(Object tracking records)
|---|

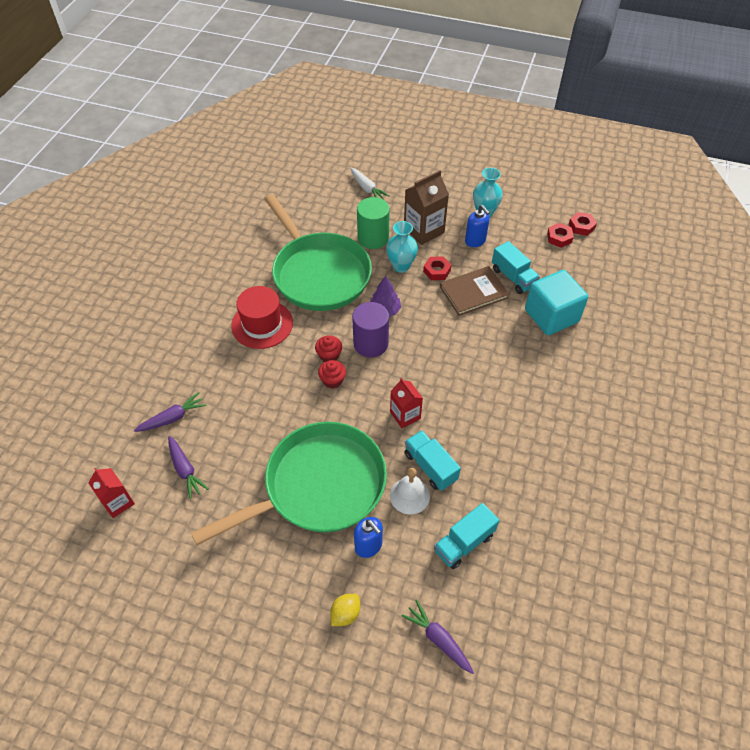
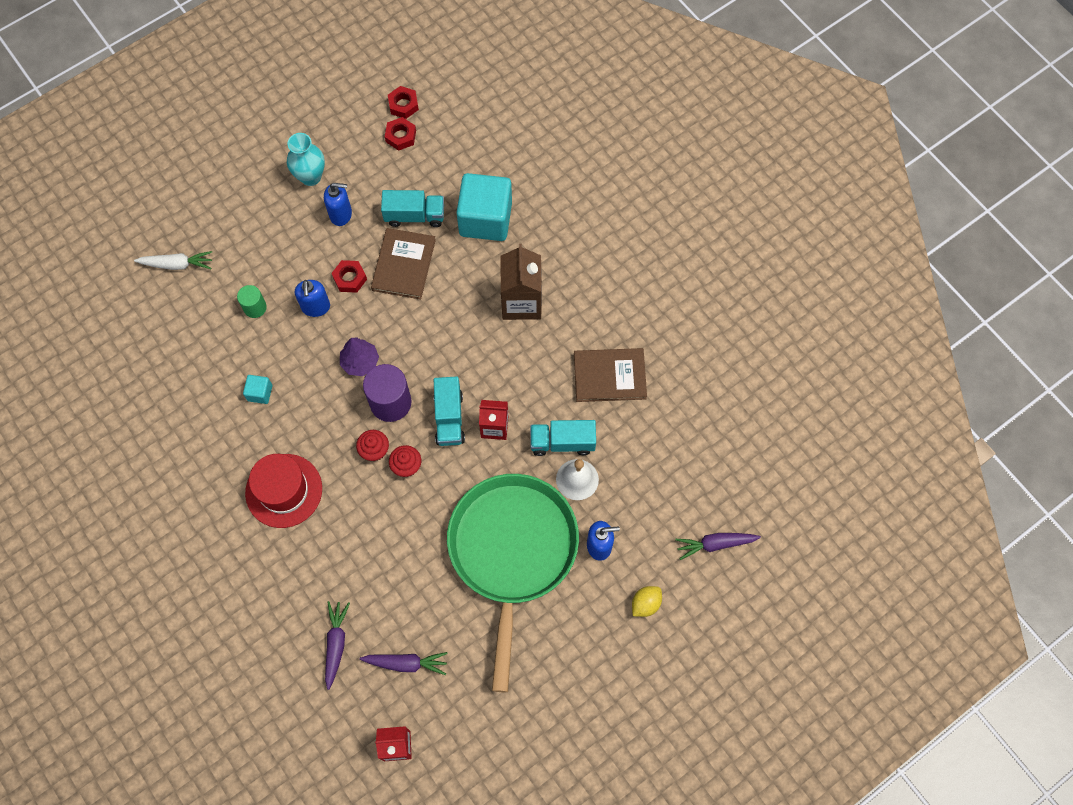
camera: 55 degrees left, 15 degrees up
(319, 273) = (260, 393): green pan -> turquoise cube
(345, 614) = (645, 604): yellow lemon -> yellow lemon turned 60 degrees clockwise
(373, 238) = (255, 307): green cylinder -> green cylinder, size x0.57
(401, 266) = (316, 307): turquoise vase -> blue soap dispenser
(424, 230) = (286, 251): brown carton -> brown carton (521, 302)
(464, 543) = (651, 466): turquoise truck -> turquoise truck (449, 418)
(510, 466) = (609, 376): none -> brown book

|---|

(Work instructions): Print exactly, and only, the lines running from the one that contains "(424, 230) = (286, 251): brown" to the last line of the records above.

(Solved problem):
(424, 230) = (286, 251): brown carton -> brown carton (521, 302)
(464, 543) = (651, 466): turquoise truck -> turquoise truck (449, 418)
(510, 466) = (609, 376): none -> brown book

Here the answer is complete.